### DESCRIPTION OF THE TASK
Take the line containing "GAS2 pin DO: 14 -> 6" and each line after it through the end of the data below, and return them exactly, minus any pictures.
═════ TASK DATA
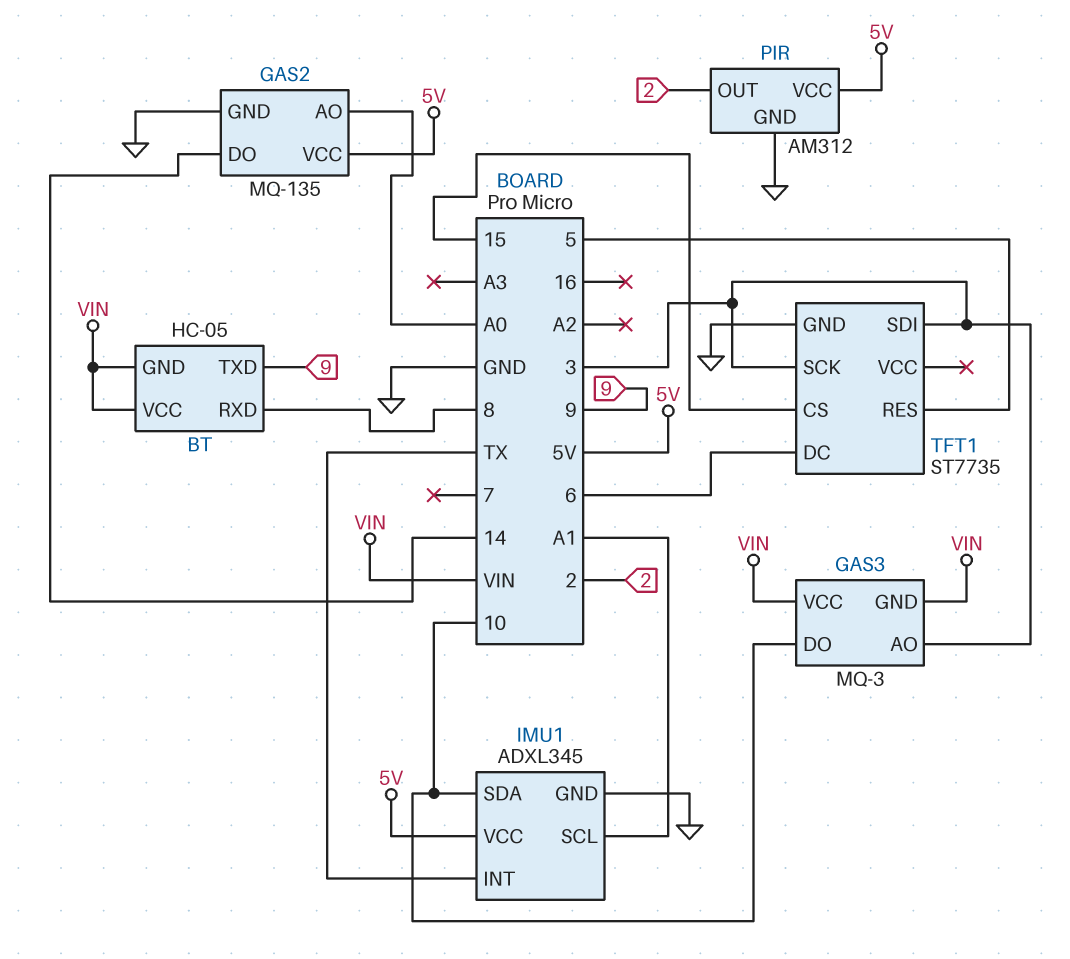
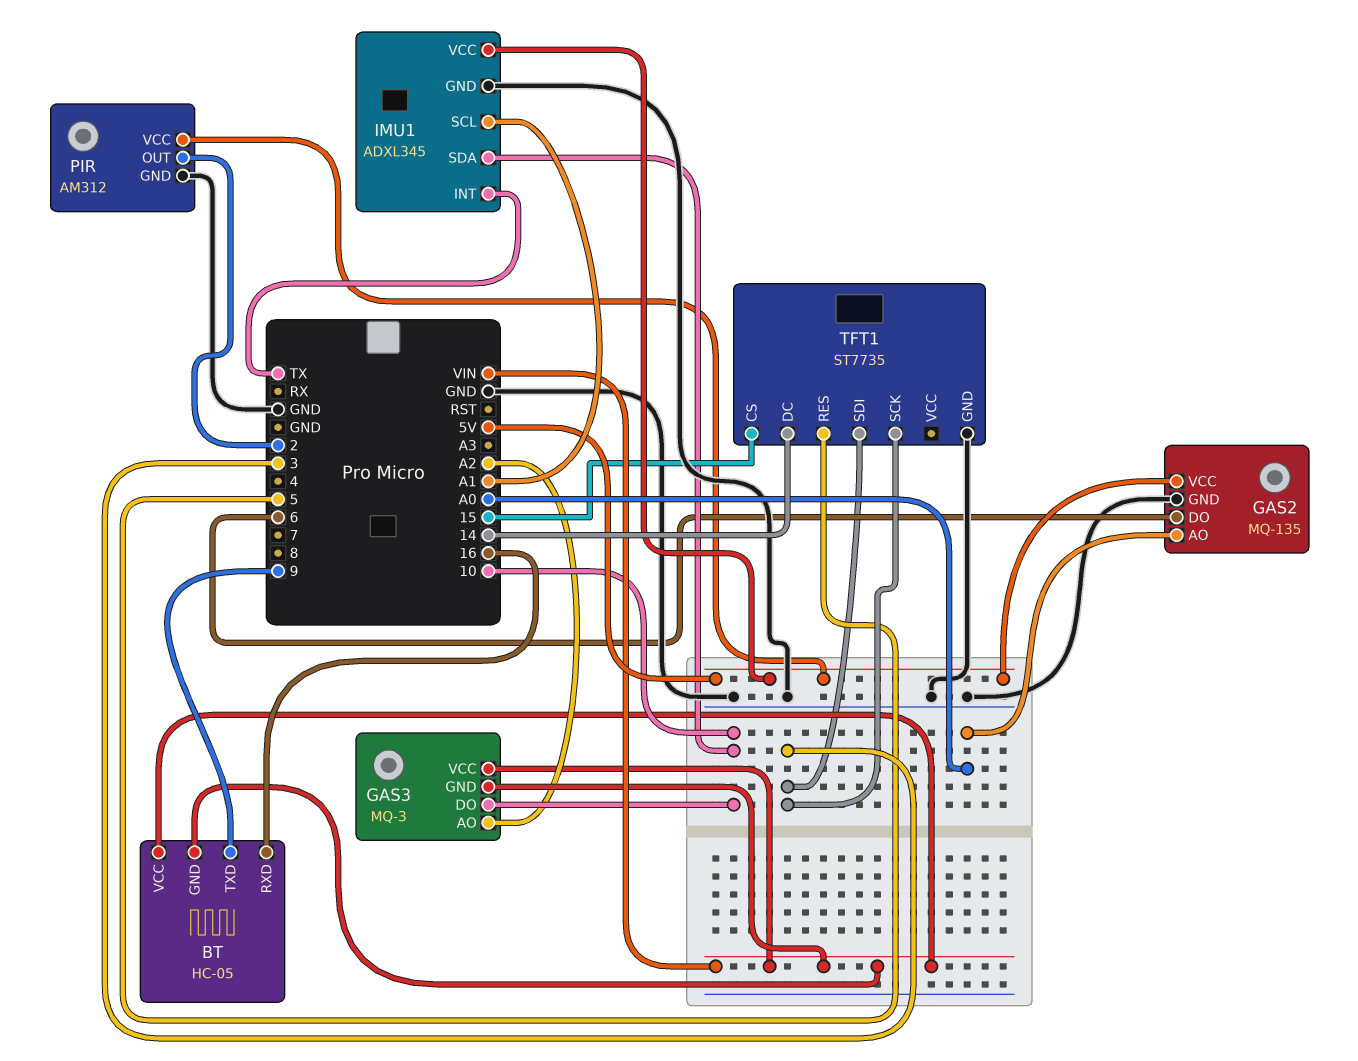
BT pin RXD: 8 -> 16
GAS2 pin DO: 14 -> 6
GAS3 pin AO: 3 -> A2
TFT1 pin DC: 6 -> 14

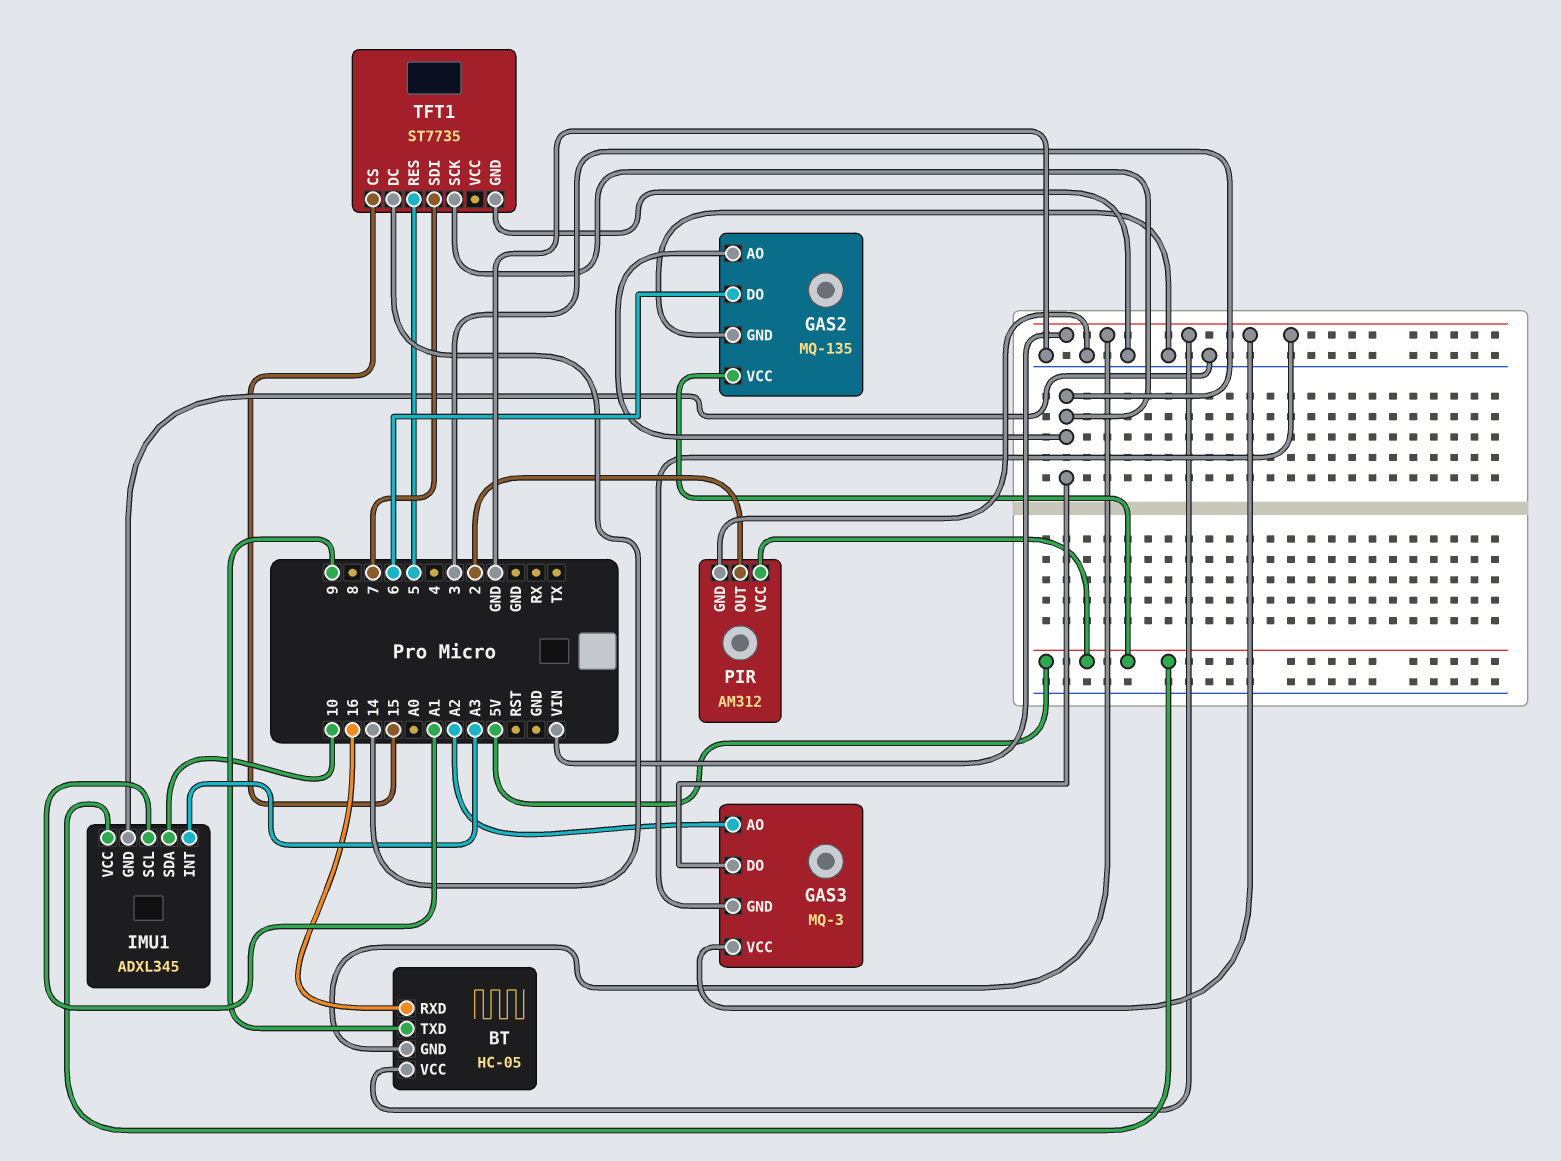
GAS2 pin AO: A0 -> 3
GAS3 pin DO: 10 -> 3
IMU1 pin INT: TX -> A3
TFT1 pin SDI: 3 -> 7

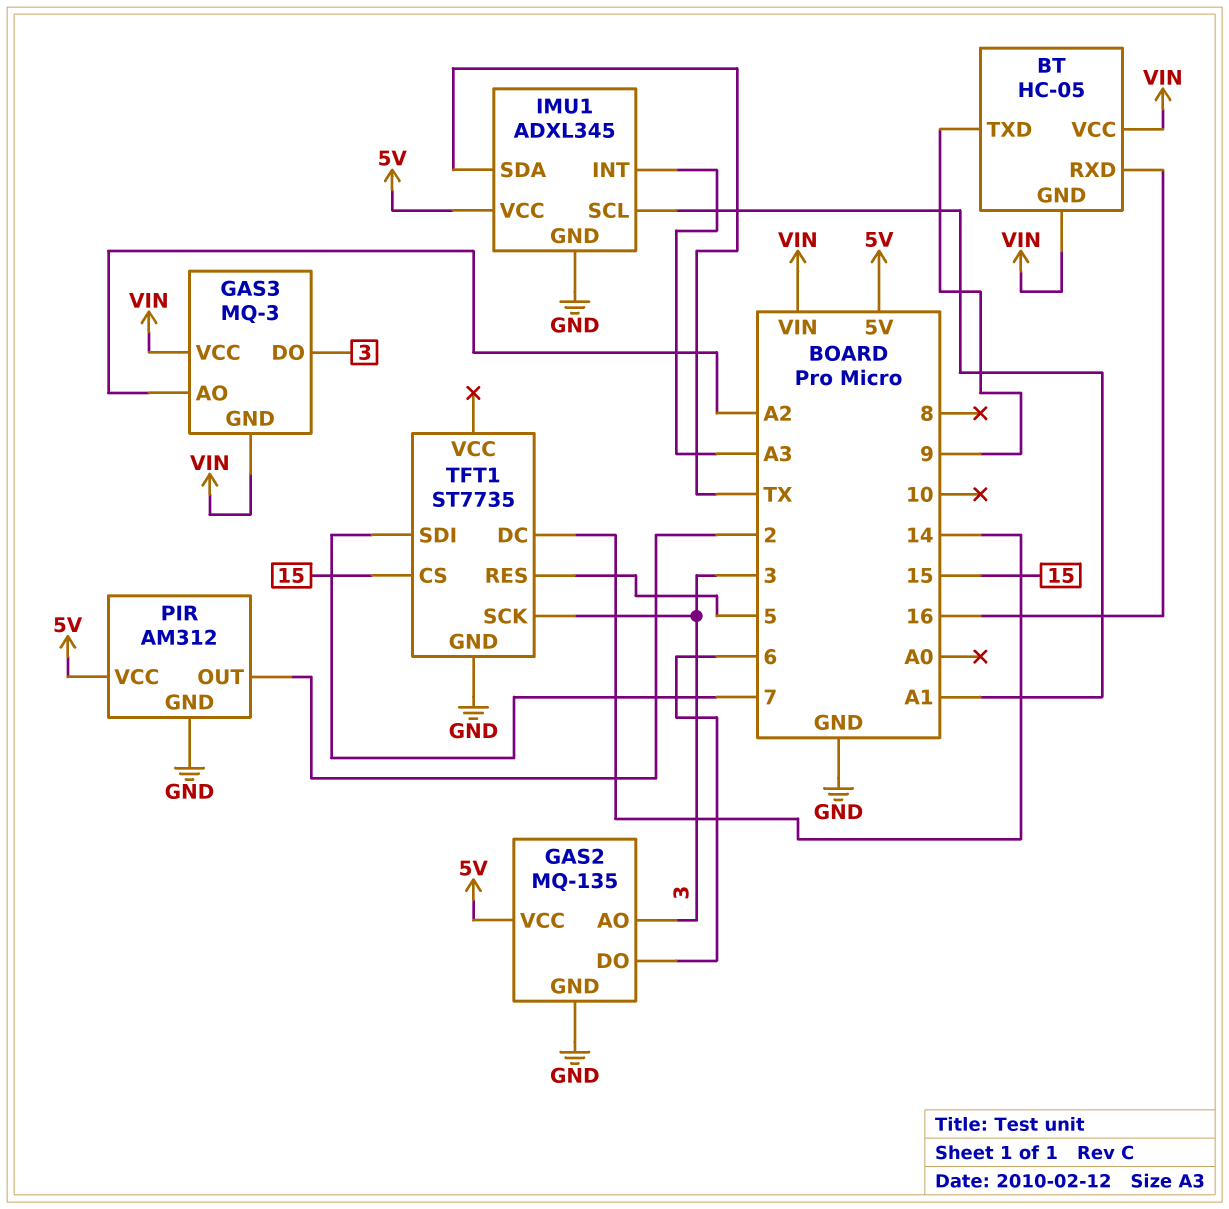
IMU1 pin SDA: 10 -> TX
══════════
### TASK OUTPUT
GAS2 pin DO: 14 -> 6
GAS3 pin AO: 3 -> A2
TFT1 pin DC: 6 -> 14

GAS2 pin AO: A0 -> 3
GAS3 pin DO: 10 -> 3
IMU1 pin INT: TX -> A3
TFT1 pin SDI: 3 -> 7

IMU1 pin SDA: 10 -> TX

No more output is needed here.